Entries taken from a collection:

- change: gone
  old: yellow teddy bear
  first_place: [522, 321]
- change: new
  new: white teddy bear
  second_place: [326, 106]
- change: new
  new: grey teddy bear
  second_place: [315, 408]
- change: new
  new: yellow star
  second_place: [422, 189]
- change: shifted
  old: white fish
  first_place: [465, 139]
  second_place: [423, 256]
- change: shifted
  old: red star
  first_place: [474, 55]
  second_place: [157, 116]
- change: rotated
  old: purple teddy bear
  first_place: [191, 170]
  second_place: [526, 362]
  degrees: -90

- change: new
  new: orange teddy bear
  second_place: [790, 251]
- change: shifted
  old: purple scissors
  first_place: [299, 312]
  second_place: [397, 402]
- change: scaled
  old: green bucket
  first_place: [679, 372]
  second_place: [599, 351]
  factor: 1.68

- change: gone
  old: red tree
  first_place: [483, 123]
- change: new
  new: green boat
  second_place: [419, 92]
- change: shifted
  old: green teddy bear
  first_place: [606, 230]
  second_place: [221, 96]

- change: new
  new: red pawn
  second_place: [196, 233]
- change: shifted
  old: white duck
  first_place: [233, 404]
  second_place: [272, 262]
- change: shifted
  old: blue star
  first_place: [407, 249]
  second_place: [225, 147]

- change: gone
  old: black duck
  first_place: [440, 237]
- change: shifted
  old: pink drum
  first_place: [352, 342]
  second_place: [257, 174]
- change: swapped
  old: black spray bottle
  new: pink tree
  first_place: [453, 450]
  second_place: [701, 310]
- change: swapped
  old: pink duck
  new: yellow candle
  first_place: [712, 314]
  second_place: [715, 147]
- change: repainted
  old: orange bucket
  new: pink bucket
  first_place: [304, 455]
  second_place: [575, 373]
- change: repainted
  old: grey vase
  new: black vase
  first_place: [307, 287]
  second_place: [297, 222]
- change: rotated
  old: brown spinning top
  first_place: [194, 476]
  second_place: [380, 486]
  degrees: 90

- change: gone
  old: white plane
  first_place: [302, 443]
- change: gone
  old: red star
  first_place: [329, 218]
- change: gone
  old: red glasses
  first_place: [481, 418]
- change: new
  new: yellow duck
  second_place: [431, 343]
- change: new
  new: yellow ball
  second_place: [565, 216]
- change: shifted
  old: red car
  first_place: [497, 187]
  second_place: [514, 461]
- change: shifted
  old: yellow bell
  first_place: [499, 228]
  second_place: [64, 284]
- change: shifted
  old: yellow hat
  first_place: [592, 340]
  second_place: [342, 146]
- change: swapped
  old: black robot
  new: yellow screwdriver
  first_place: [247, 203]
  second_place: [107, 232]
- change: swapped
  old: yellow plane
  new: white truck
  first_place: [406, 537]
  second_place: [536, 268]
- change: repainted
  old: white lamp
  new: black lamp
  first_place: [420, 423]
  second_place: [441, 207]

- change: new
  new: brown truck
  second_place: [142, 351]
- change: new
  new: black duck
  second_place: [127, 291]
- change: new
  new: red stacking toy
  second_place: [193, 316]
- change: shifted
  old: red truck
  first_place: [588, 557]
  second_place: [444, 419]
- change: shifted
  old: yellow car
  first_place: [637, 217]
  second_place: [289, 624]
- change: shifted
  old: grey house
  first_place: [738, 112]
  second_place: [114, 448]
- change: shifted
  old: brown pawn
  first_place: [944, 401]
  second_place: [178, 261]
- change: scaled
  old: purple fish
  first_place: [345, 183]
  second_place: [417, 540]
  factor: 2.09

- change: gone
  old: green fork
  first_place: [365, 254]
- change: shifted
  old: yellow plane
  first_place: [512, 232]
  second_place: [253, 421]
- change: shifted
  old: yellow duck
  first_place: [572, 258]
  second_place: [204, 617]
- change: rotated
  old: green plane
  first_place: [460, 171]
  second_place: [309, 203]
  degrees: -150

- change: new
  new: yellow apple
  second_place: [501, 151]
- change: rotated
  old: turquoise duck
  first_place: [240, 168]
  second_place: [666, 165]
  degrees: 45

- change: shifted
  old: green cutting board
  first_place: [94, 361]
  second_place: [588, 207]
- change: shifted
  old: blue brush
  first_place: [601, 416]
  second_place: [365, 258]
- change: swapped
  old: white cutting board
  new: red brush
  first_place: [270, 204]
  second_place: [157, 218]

WHAT THE TASK ASKS: As listed above, the lines from the line with "new: yellow star" to the line with "second_place: [526, 362]" are to be echoed exactly, with both ends included and nothing added.

RESPONSE:
  new: yellow star
  second_place: [422, 189]
- change: shifted
  old: white fish
  first_place: [465, 139]
  second_place: [423, 256]
- change: shifted
  old: red star
  first_place: [474, 55]
  second_place: [157, 116]
- change: rotated
  old: purple teddy bear
  first_place: [191, 170]
  second_place: [526, 362]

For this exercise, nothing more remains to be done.